Retype the entries exactly, keeping every line intact.

Saved data entries
________________________
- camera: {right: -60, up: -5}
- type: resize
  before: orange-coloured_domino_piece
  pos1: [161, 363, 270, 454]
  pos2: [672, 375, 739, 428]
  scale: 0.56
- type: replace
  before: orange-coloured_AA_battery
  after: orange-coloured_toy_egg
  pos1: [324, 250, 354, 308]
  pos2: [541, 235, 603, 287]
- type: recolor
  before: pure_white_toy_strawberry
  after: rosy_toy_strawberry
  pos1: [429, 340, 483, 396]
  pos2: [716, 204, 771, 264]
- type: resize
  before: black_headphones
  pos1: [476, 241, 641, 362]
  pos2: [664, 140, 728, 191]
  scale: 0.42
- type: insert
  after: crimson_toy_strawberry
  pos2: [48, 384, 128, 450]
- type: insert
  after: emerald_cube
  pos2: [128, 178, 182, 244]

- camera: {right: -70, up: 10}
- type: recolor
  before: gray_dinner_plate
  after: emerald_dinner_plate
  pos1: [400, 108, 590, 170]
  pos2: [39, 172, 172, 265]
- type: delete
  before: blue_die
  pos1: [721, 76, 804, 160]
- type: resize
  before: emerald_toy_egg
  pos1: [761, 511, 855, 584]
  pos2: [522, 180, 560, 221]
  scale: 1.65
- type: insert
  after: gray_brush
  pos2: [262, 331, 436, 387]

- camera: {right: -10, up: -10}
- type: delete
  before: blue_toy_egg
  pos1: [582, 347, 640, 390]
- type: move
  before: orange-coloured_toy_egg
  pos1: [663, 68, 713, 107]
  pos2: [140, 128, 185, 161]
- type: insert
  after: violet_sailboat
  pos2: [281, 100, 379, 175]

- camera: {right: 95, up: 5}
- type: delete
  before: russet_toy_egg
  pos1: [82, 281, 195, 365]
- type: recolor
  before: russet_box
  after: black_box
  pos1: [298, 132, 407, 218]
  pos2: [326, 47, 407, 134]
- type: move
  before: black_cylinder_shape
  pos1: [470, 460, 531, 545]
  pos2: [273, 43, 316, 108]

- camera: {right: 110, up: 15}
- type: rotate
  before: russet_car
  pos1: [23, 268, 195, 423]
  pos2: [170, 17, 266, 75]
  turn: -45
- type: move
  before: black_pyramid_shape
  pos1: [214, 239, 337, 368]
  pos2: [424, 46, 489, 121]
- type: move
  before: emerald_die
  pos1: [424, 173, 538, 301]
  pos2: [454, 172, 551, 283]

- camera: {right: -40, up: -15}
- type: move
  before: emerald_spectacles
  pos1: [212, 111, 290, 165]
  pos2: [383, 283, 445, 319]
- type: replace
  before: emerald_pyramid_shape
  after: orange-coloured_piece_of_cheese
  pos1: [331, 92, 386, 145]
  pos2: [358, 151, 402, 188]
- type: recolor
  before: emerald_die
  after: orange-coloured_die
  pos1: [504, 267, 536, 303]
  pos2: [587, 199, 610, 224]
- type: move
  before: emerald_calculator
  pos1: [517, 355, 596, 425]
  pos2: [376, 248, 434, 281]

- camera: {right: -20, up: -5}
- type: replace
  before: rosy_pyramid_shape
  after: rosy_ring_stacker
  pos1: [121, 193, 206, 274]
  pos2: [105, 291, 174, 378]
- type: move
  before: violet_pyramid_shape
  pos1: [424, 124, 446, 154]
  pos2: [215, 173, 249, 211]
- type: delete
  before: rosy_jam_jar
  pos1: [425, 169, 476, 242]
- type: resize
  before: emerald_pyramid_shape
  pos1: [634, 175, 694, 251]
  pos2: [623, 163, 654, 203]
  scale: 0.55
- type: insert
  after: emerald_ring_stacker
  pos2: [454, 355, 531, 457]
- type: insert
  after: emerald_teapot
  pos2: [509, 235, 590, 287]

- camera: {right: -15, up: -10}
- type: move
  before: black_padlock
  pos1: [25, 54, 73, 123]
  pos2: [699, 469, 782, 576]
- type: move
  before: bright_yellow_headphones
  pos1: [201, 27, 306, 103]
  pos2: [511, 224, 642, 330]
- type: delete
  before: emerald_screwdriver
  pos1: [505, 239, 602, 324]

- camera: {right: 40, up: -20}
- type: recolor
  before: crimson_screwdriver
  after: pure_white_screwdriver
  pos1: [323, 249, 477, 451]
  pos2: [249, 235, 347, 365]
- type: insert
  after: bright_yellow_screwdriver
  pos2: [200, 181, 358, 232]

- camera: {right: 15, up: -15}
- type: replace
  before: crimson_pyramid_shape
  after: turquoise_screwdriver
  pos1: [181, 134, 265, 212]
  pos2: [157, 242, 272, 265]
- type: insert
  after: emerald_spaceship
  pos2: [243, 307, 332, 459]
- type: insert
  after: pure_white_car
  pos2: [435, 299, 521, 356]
________________________
EXERCISE RESPONSE:
- camera: {right: -60, up: -5}
- type: resize
  before: orange-coloured_domino_piece
  pos1: [161, 363, 270, 454]
  pos2: [672, 375, 739, 428]
  scale: 0.56
- type: replace
  before: orange-coloured_AA_battery
  after: orange-coloured_toy_egg
  pos1: [324, 250, 354, 308]
  pos2: [541, 235, 603, 287]
- type: recolor
  before: pure_white_toy_strawberry
  after: rosy_toy_strawberry
  pos1: [429, 340, 483, 396]
  pos2: [716, 204, 771, 264]
- type: resize
  before: black_headphones
  pos1: [476, 241, 641, 362]
  pos2: [664, 140, 728, 191]
  scale: 0.42
- type: insert
  after: crimson_toy_strawberry
  pos2: [48, 384, 128, 450]
- type: insert
  after: emerald_cube
  pos2: [128, 178, 182, 244]

- camera: {right: -70, up: 10}
- type: recolor
  before: gray_dinner_plate
  after: emerald_dinner_plate
  pos1: [400, 108, 590, 170]
  pos2: [39, 172, 172, 265]
- type: delete
  before: blue_die
  pos1: [721, 76, 804, 160]
- type: resize
  before: emerald_toy_egg
  pos1: [761, 511, 855, 584]
  pos2: [522, 180, 560, 221]
  scale: 1.65
- type: insert
  after: gray_brush
  pos2: [262, 331, 436, 387]

- camera: {right: -10, up: -10}
- type: delete
  before: blue_toy_egg
  pos1: [582, 347, 640, 390]
- type: move
  before: orange-coloured_toy_egg
  pos1: [663, 68, 713, 107]
  pos2: [140, 128, 185, 161]
- type: insert
  after: violet_sailboat
  pos2: [281, 100, 379, 175]

- camera: {right: 95, up: 5}
- type: delete
  before: russet_toy_egg
  pos1: [82, 281, 195, 365]
- type: recolor
  before: russet_box
  after: black_box
  pos1: [298, 132, 407, 218]
  pos2: [326, 47, 407, 134]
- type: move
  before: black_cylinder_shape
  pos1: [470, 460, 531, 545]
  pos2: [273, 43, 316, 108]

- camera: {right: 110, up: 15}
- type: rotate
  before: russet_car
  pos1: [23, 268, 195, 423]
  pos2: [170, 17, 266, 75]
  turn: -45
- type: move
  before: black_pyramid_shape
  pos1: [214, 239, 337, 368]
  pos2: [424, 46, 489, 121]
- type: move
  before: emerald_die
  pos1: [424, 173, 538, 301]
  pos2: [454, 172, 551, 283]

- camera: {right: -40, up: -15}
- type: move
  before: emerald_spectacles
  pos1: [212, 111, 290, 165]
  pos2: [383, 283, 445, 319]
- type: replace
  before: emerald_pyramid_shape
  after: orange-coloured_piece_of_cheese
  pos1: [331, 92, 386, 145]
  pos2: [358, 151, 402, 188]
- type: recolor
  before: emerald_die
  after: orange-coloured_die
  pos1: [504, 267, 536, 303]
  pos2: [587, 199, 610, 224]
- type: move
  before: emerald_calculator
  pos1: [517, 355, 596, 425]
  pos2: [376, 248, 434, 281]

- camera: {right: -20, up: -5}
- type: replace
  before: rosy_pyramid_shape
  after: rosy_ring_stacker
  pos1: [121, 193, 206, 274]
  pos2: [105, 291, 174, 378]
- type: move
  before: violet_pyramid_shape
  pos1: [424, 124, 446, 154]
  pos2: [215, 173, 249, 211]
- type: delete
  before: rosy_jam_jar
  pos1: [425, 169, 476, 242]
- type: resize
  before: emerald_pyramid_shape
  pos1: [634, 175, 694, 251]
  pos2: [623, 163, 654, 203]
  scale: 0.55
- type: insert
  after: emerald_ring_stacker
  pos2: [454, 355, 531, 457]
- type: insert
  after: emerald_teapot
  pos2: [509, 235, 590, 287]

- camera: {right: -15, up: -10}
- type: move
  before: black_padlock
  pos1: [25, 54, 73, 123]
  pos2: [699, 469, 782, 576]
- type: move
  before: bright_yellow_headphones
  pos1: [201, 27, 306, 103]
  pos2: [511, 224, 642, 330]
- type: delete
  before: emerald_screwdriver
  pos1: [505, 239, 602, 324]

- camera: {right: 40, up: -20}
- type: recolor
  before: crimson_screwdriver
  after: pure_white_screwdriver
  pos1: [323, 249, 477, 451]
  pos2: [249, 235, 347, 365]
- type: insert
  after: bright_yellow_screwdriver
  pos2: [200, 181, 358, 232]

- camera: {right: 15, up: -15}
- type: replace
  before: crimson_pyramid_shape
  after: turquoise_screwdriver
  pos1: [181, 134, 265, 212]
  pos2: [157, 242, 272, 265]
- type: insert
  after: emerald_spaceship
  pos2: [243, 307, 332, 459]
- type: insert
  after: pure_white_car
  pos2: [435, 299, 521, 356]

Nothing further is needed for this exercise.